**THE TASK**
All records are to be transcribed in full; any pictures among them are to be skipped.

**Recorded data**
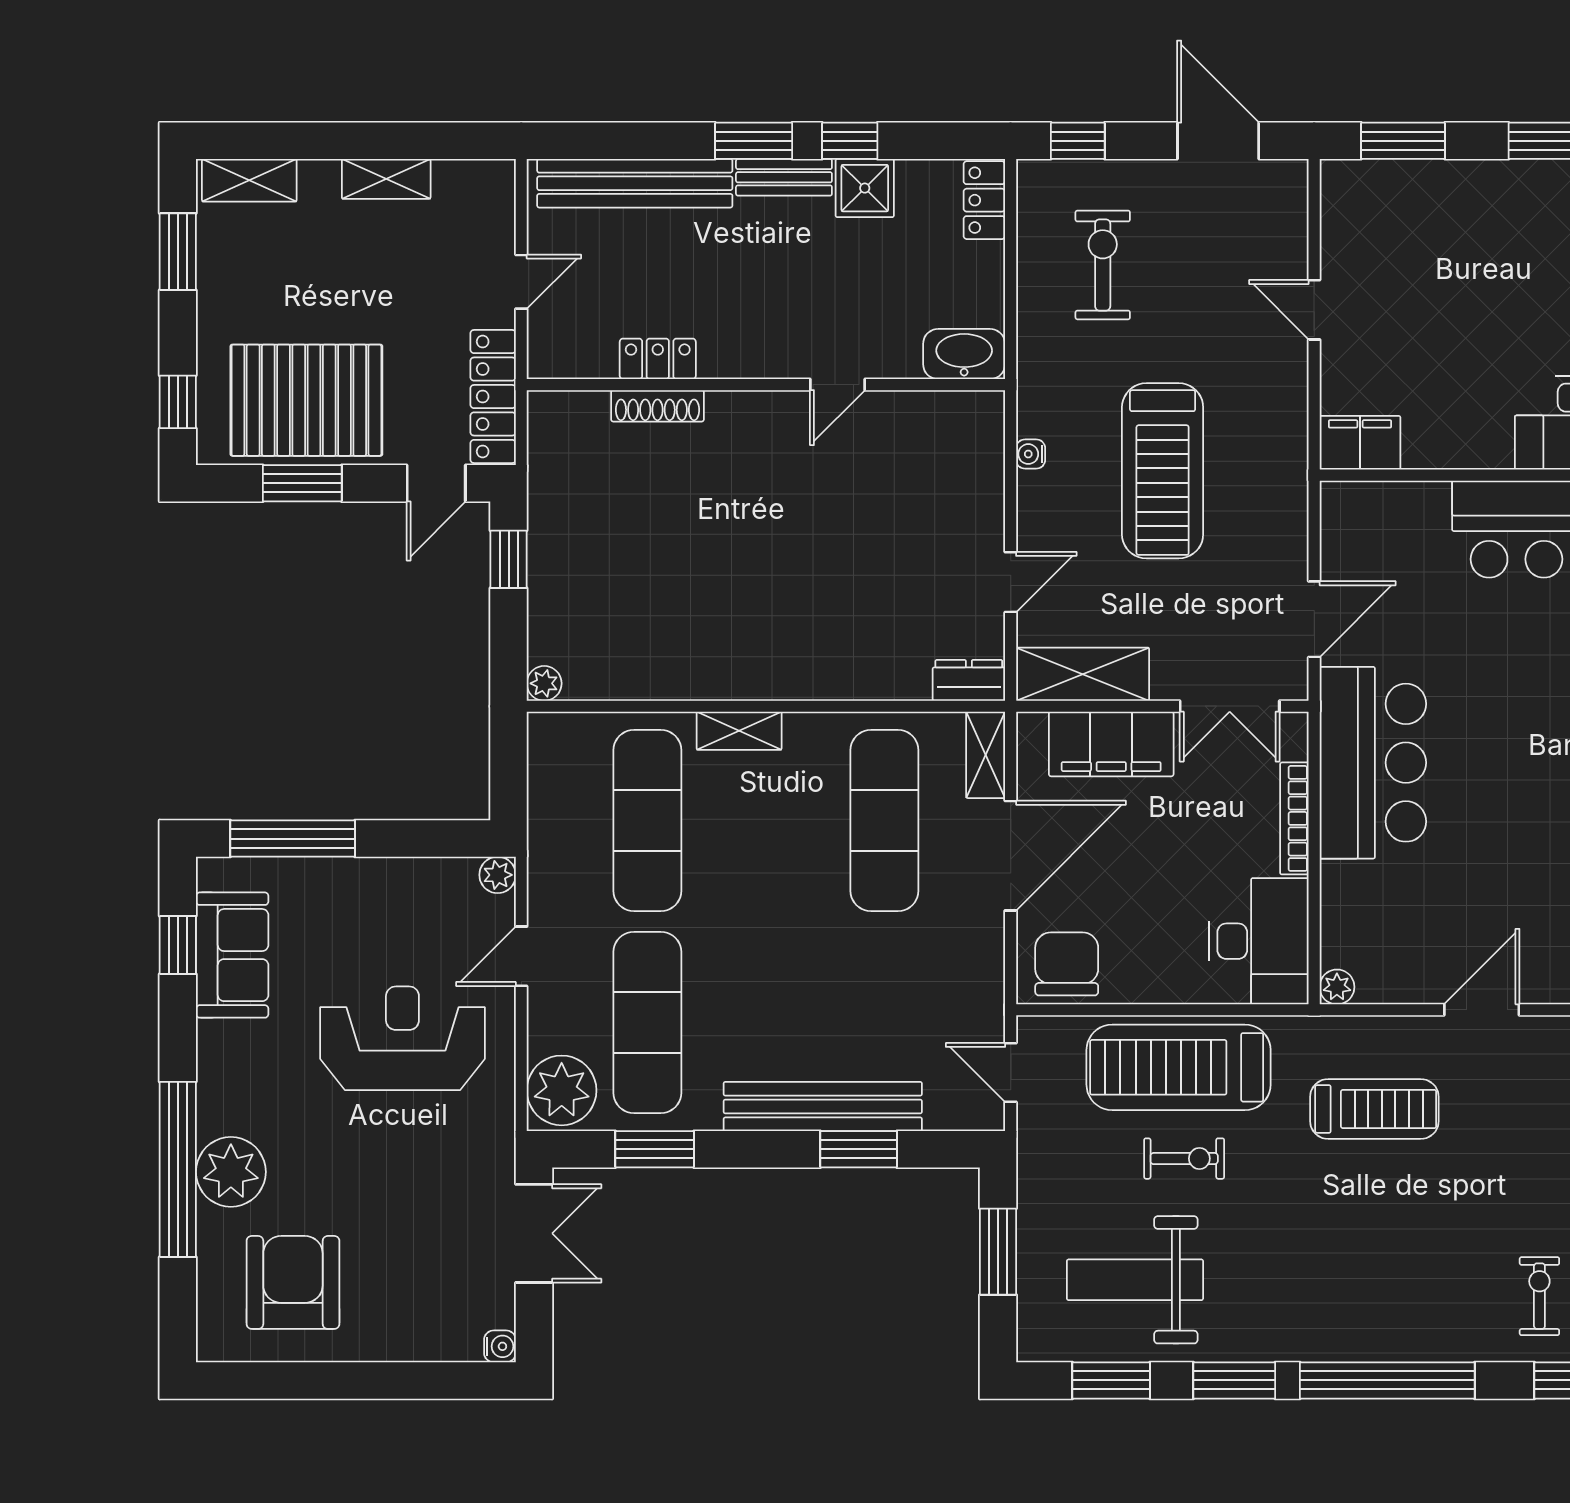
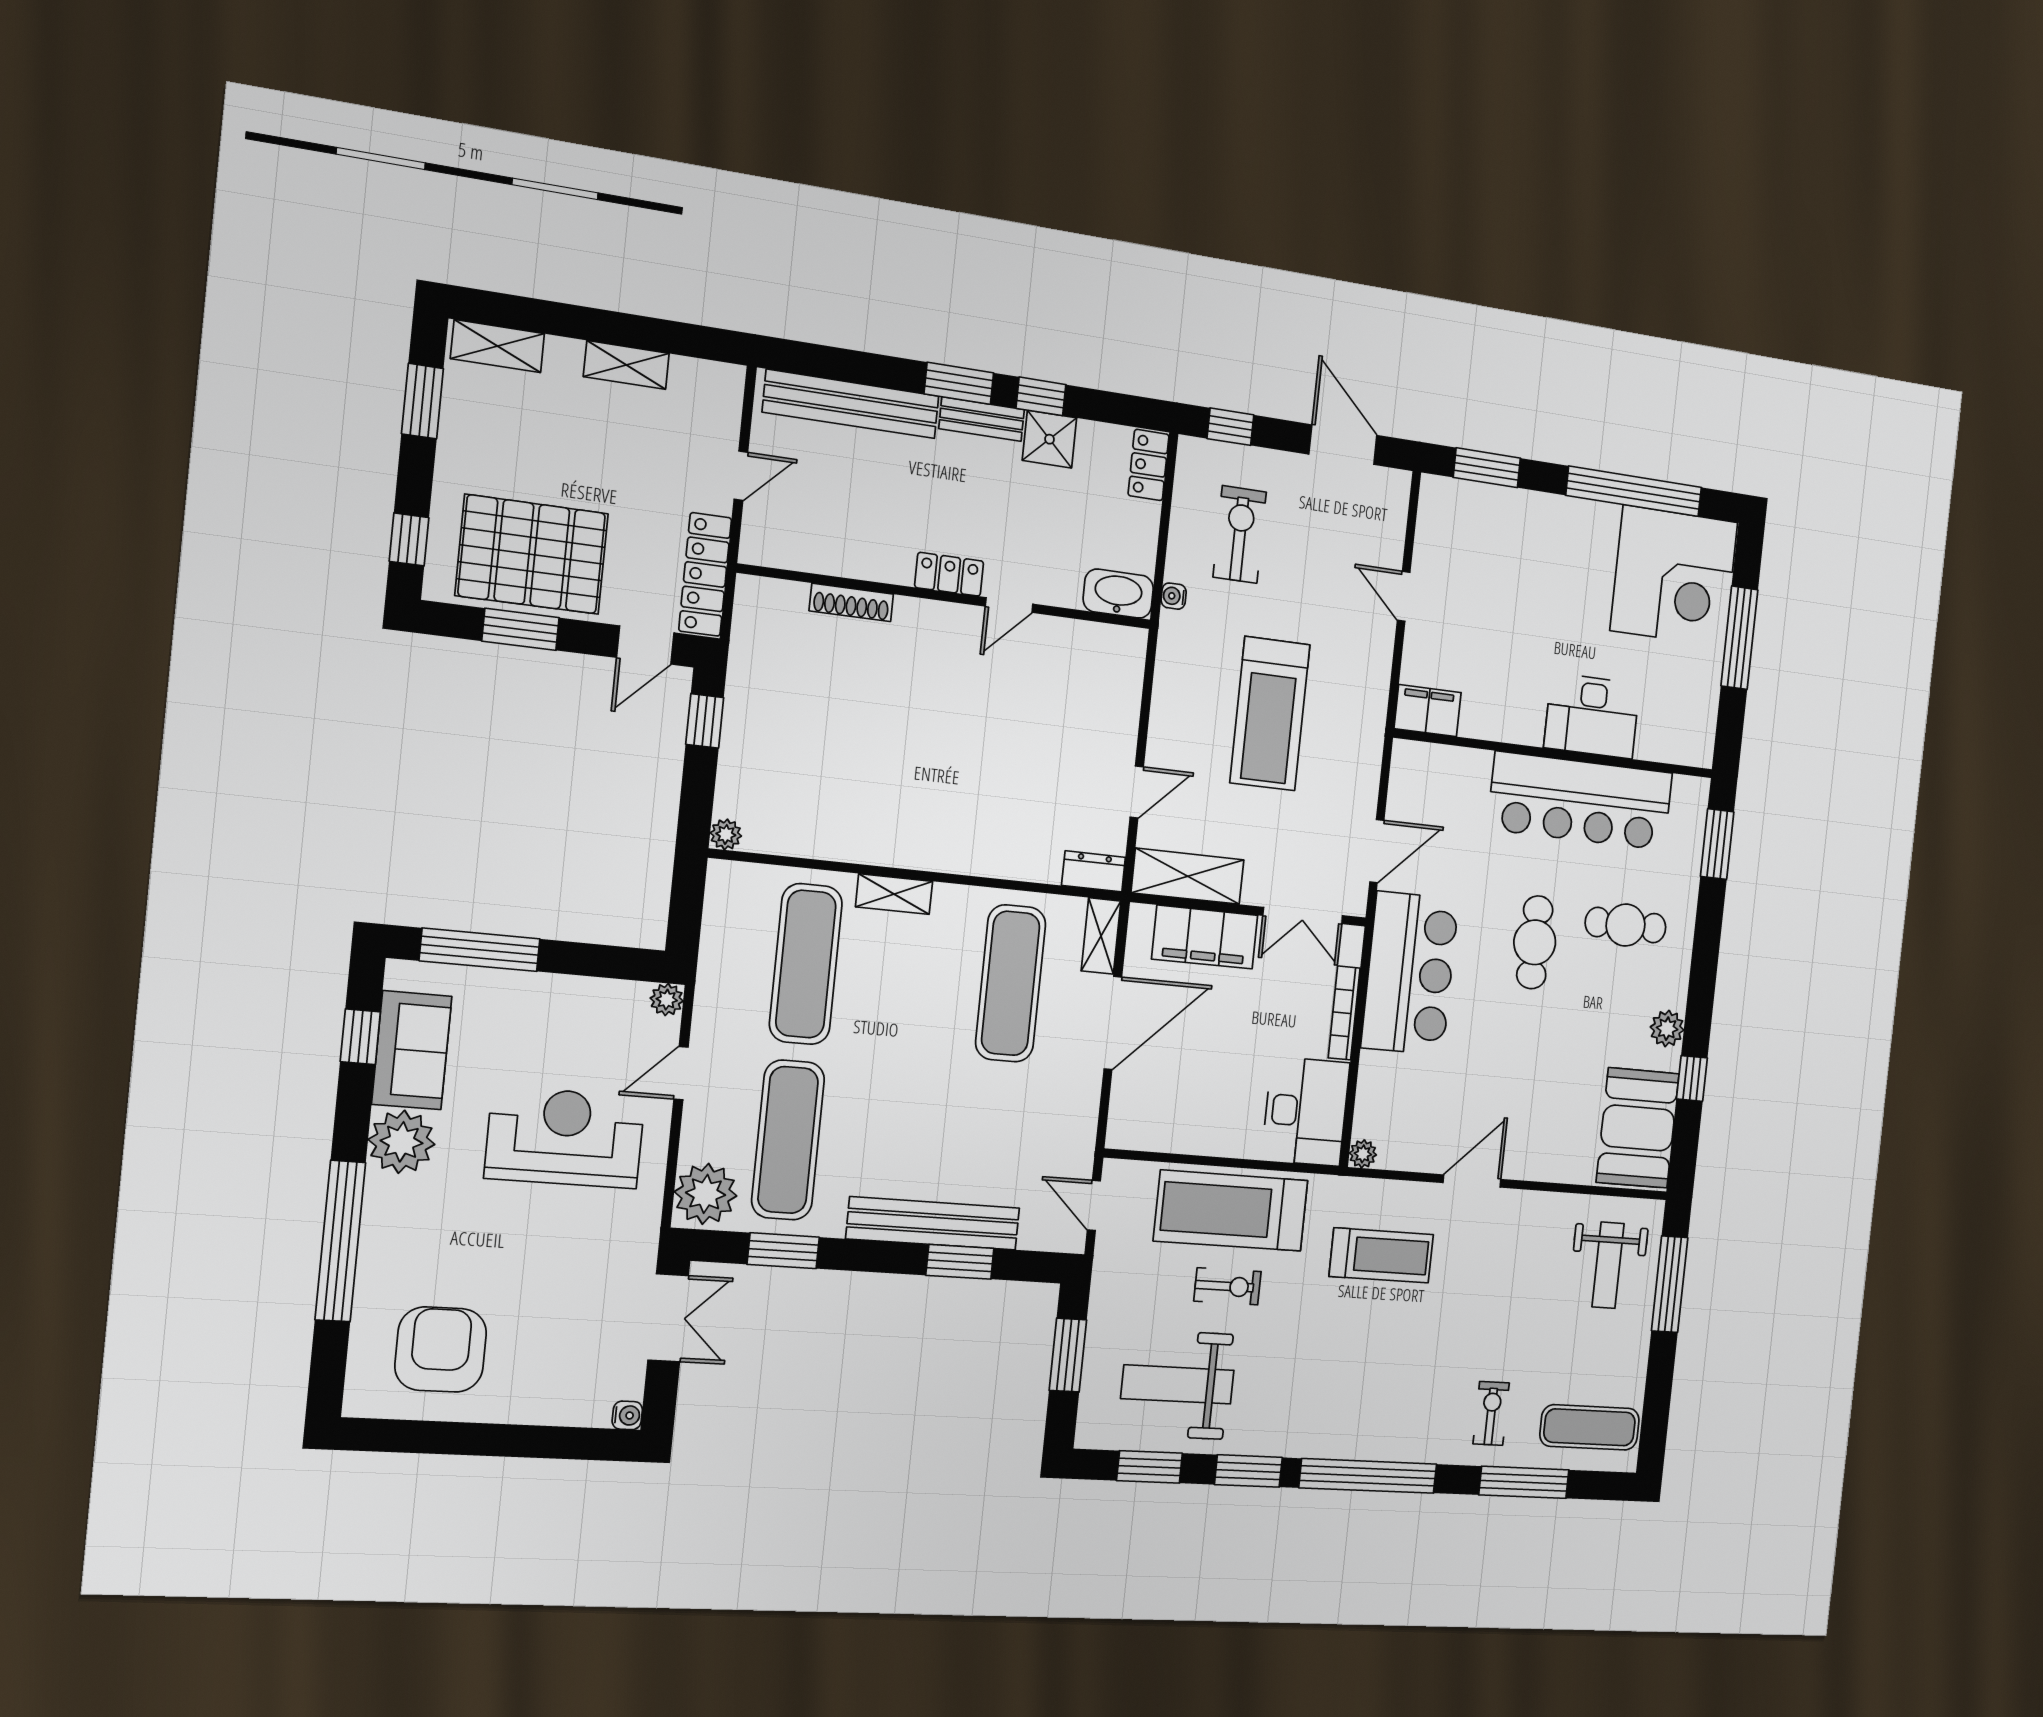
locker: (658, 359) -> (949, 574), moved
water cooler: (1031, 454) -> (1174, 596), moved
cafe table: (1531, 709) -> (1535, 942), added
chair: (1067, 964) -> (1149, 1118), removed
plant: (231, 1172) -> (402, 1142), moved

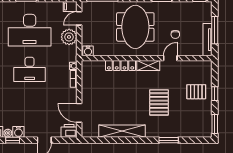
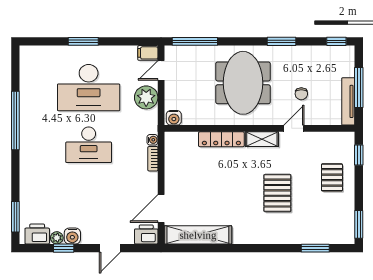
pallet: (196, 92) -> (332, 177), turned 90
window: (215, 94) -> (359, 155), moved
door: (79, 113) -> (161, 208), hinge flipped
shelving: (122, 131) -> (198, 235), moved
window: (169, 140) -> (315, 248), moved

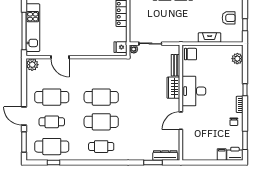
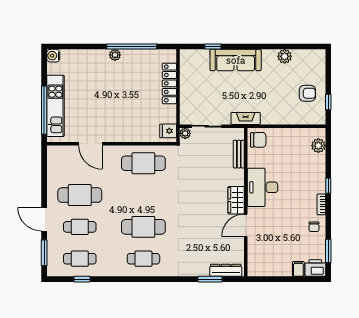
fireplace: (210, 37) -> (246, 118), moved
plant: (32, 65) -> (55, 153), removed
wardrobe: (173, 88) -> (236, 200), moved
cafe table: (101, 97) -> (143, 163), moved
cafe table: (52, 147) -> (80, 259), width x0.73, depth x0.74

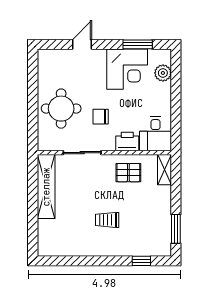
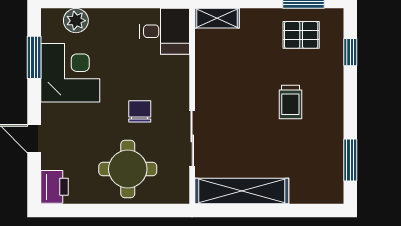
chair: (101, 117) -> (140, 111), turned 180
printer: (127, 141) -> (54, 187), moved, turned 180
pallet: (128, 173) -> (301, 35), moved, turned 90
window: (67, 261) -> (350, 160), added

**COMPLETED TASK**
locker: (658, 359) -> (949, 574), moved
water cooler: (1031, 454) -> (1174, 596), moved
cafe table: (1531, 709) -> (1535, 942), added
chair: (1067, 964) -> (1149, 1118), removed
plant: (231, 1172) -> (402, 1142), moved

pallet: (196, 92) -> (332, 177), turned 90
window: (215, 94) -> (359, 155), moved
door: (79, 113) -> (161, 208), hinge flipped
shelving: (122, 131) -> (198, 235), moved
window: (169, 140) -> (315, 248), moved

fireplace: (210, 37) -> (246, 118), moved
plant: (32, 65) -> (55, 153), removed
wardrobe: (173, 88) -> (236, 200), moved
cafe table: (101, 97) -> (143, 163), moved
cafe table: (52, 147) -> (80, 259), width x0.73, depth x0.74

chair: (101, 117) -> (140, 111), turned 180
printer: (127, 141) -> (54, 187), moved, turned 180
pallet: (128, 173) -> (301, 35), moved, turned 90
window: (67, 261) -> (350, 160), added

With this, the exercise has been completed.